Data supplied Block Start
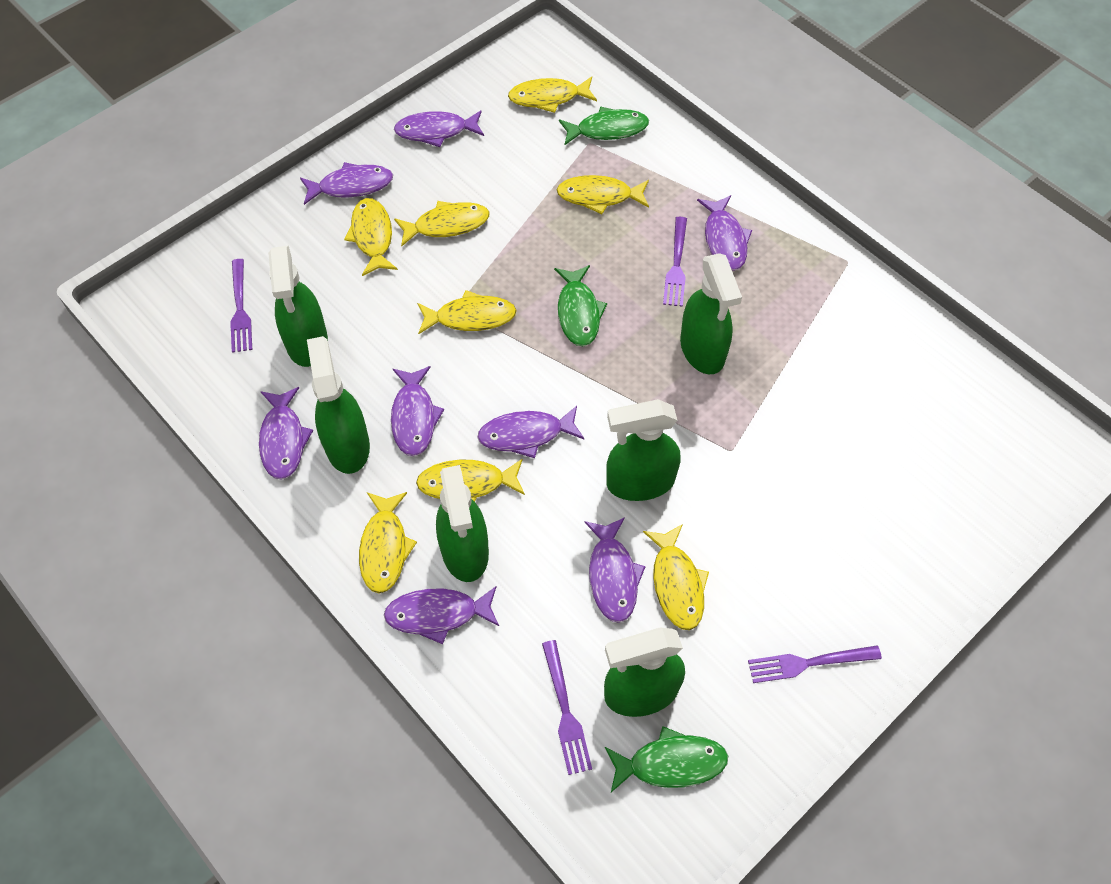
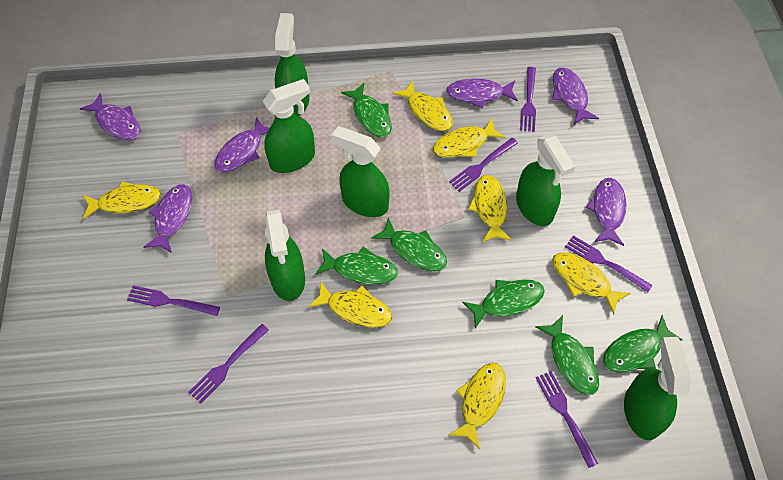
green fish: 3 -> 6
purple fish: 8 -> 6
purple fork: 4 -> 6
yellow fish: 8 -> 7

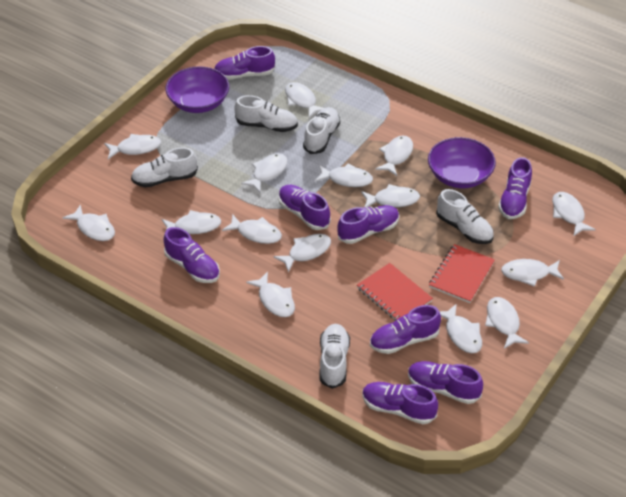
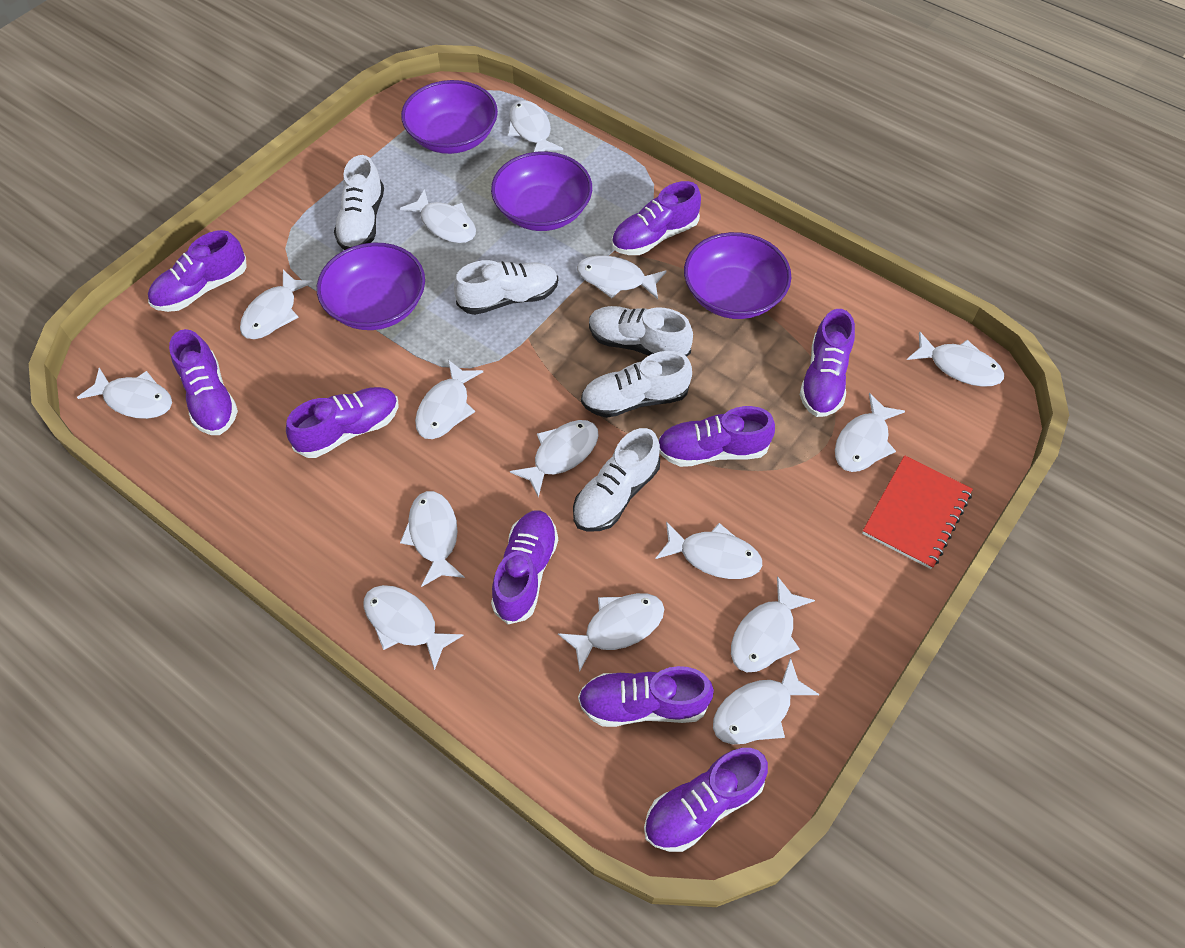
purple bowl: 2 -> 4
purple shoe: 8 -> 9
red notebook: 2 -> 1

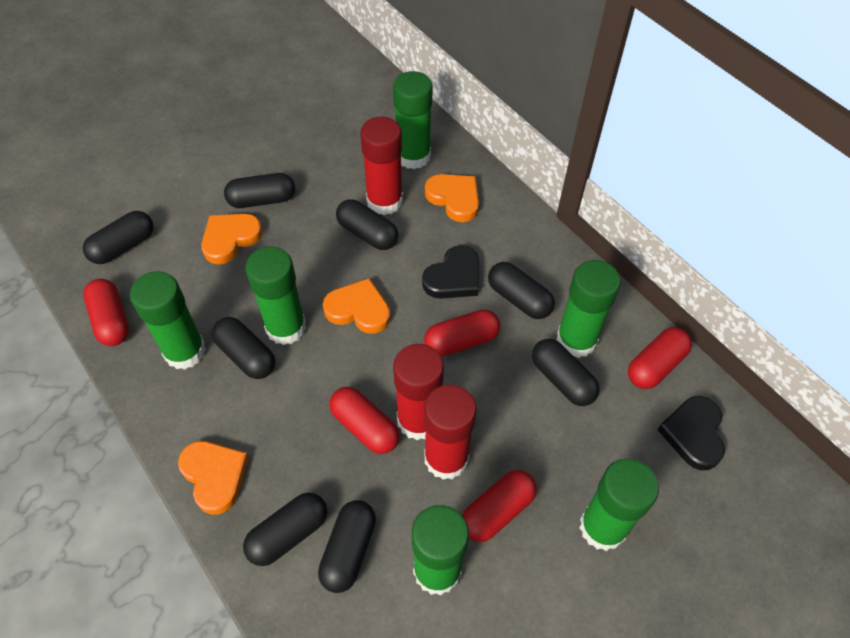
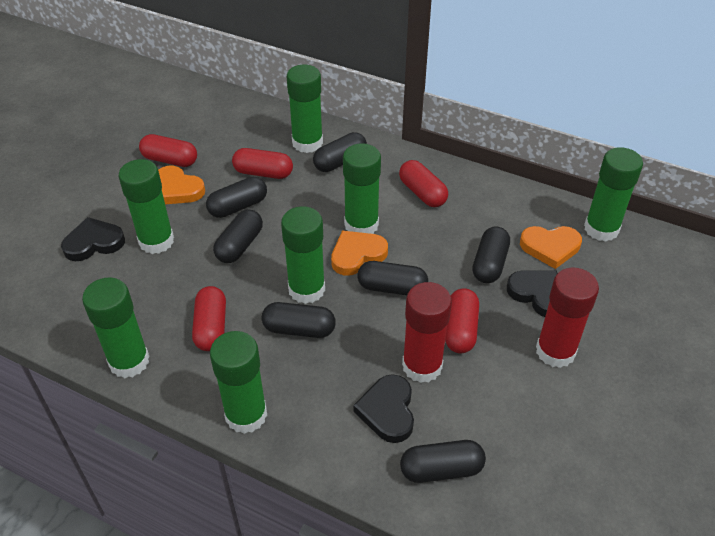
black capsule: 8 -> 7
black heart: 2 -> 3
green glue stick: 6 -> 7
orange heart: 4 -> 3
red glue stick: 3 -> 2

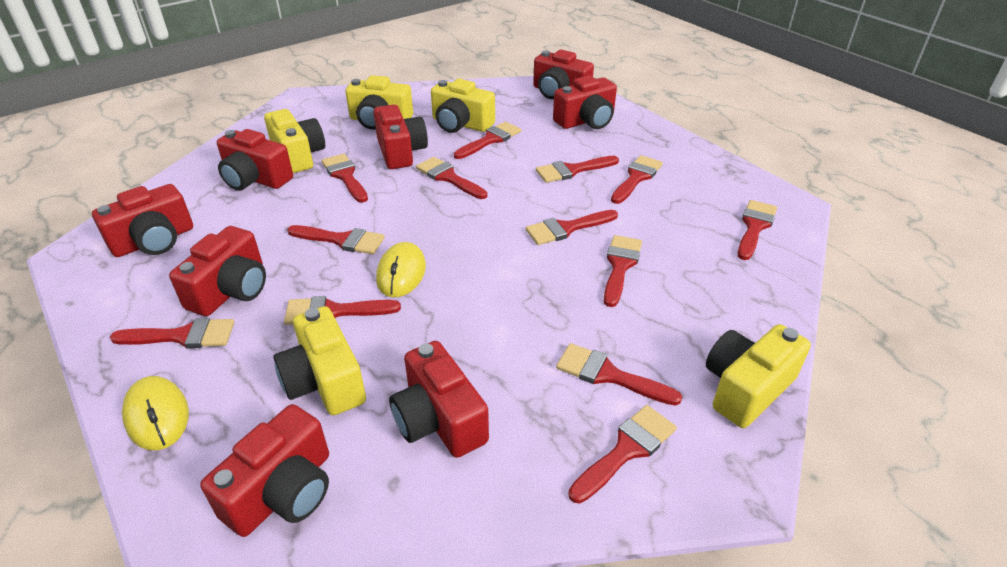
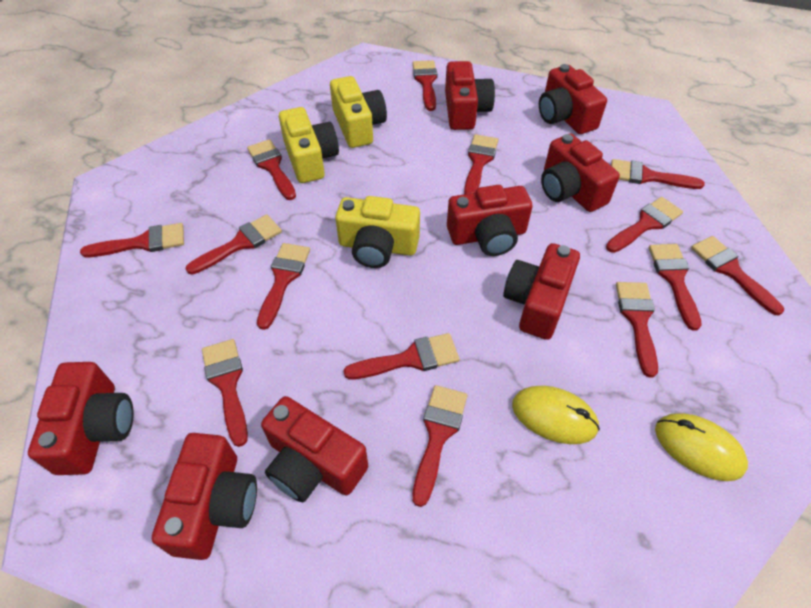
red brush: 13 -> 14
yellow camera: 5 -> 3

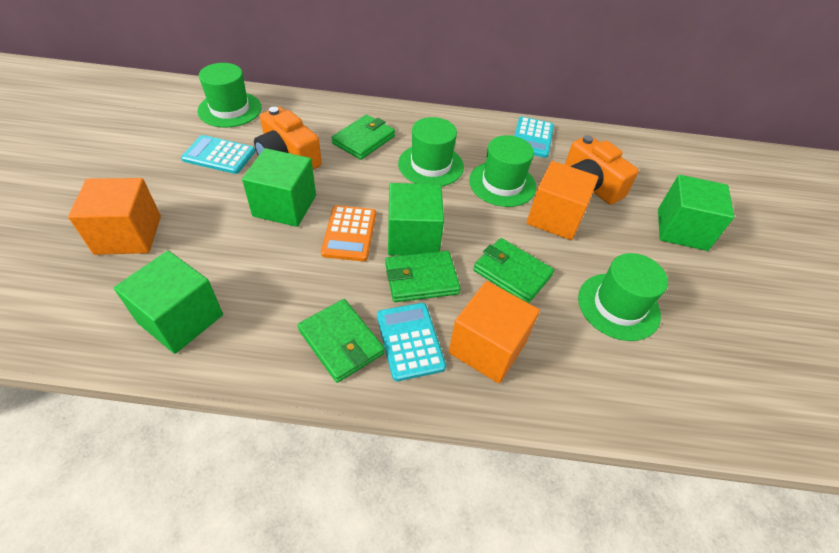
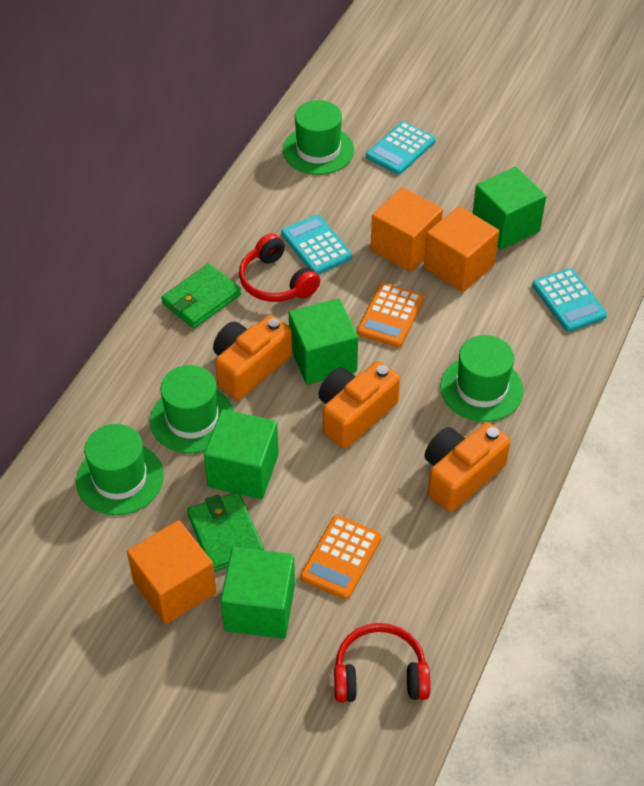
green wallet: 4 -> 2
orange calculator: 1 -> 2
orange camera: 2 -> 3
red headphones: 0 -> 2

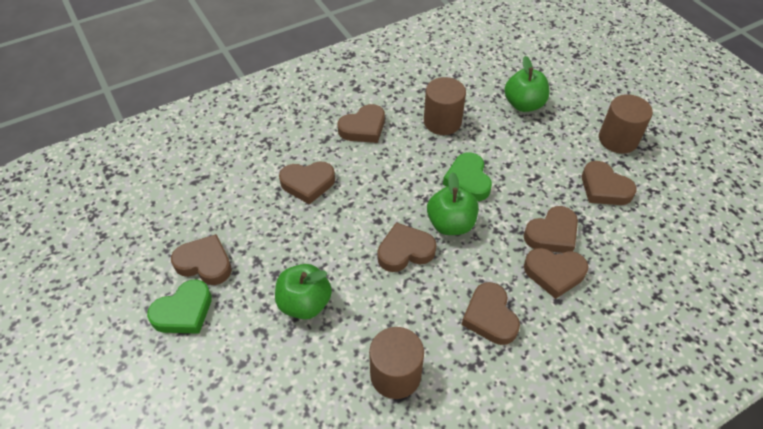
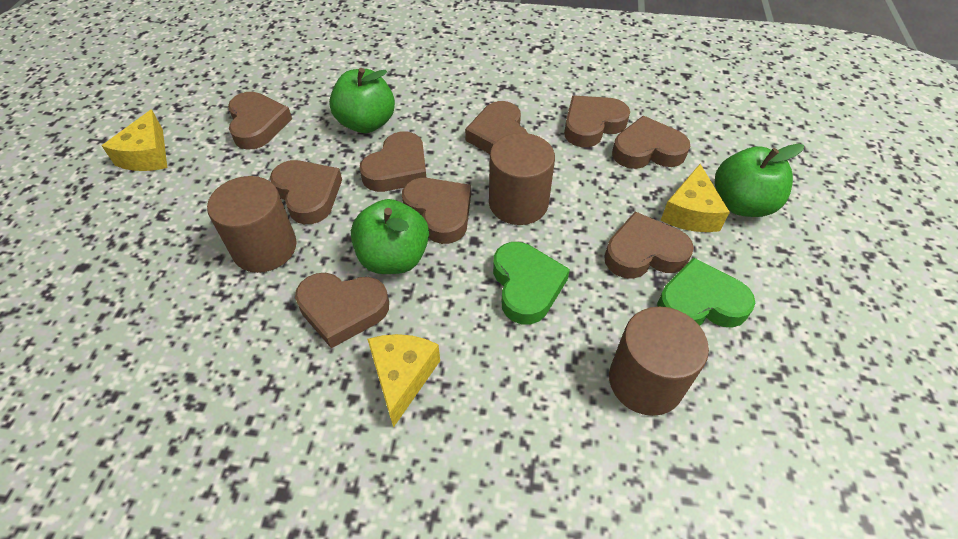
brown heart: 8 -> 9
yellow cheese: 0 -> 3

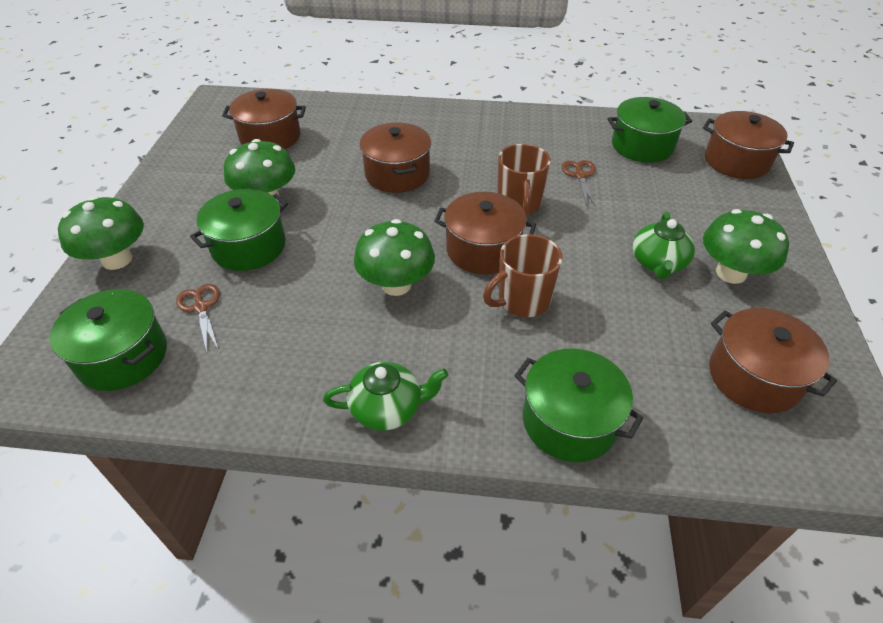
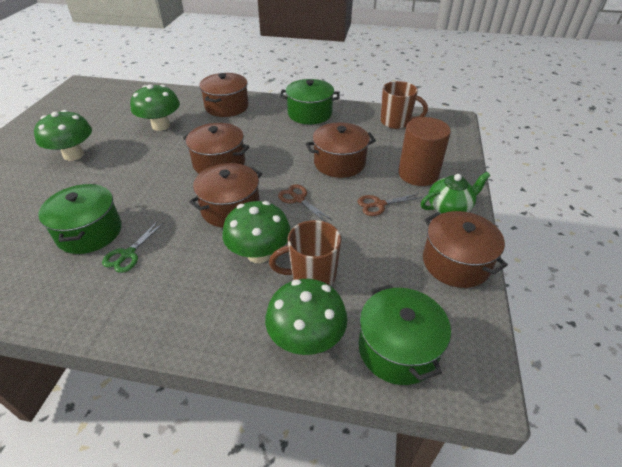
brown cylinder: 0 -> 1
green pot: 4 -> 3
green scissors: 0 -> 1
green teapot: 2 -> 1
Data supplied Block End
Your assignment
Only the lines from the one holding "purple shoe: 8 -> 9" through the last line of the records should be output, please, exactly and without any pictures.

Response to this task
purple shoe: 8 -> 9
red notebook: 2 -> 1

black capsule: 8 -> 7
black heart: 2 -> 3
green glue stick: 6 -> 7
orange heart: 4 -> 3
red glue stick: 3 -> 2

red brush: 13 -> 14
yellow camera: 5 -> 3

green wallet: 4 -> 2
orange calculator: 1 -> 2
orange camera: 2 -> 3
red headphones: 0 -> 2

brown heart: 8 -> 9
yellow cheese: 0 -> 3

brown cylinder: 0 -> 1
green pot: 4 -> 3
green scissors: 0 -> 1
green teapot: 2 -> 1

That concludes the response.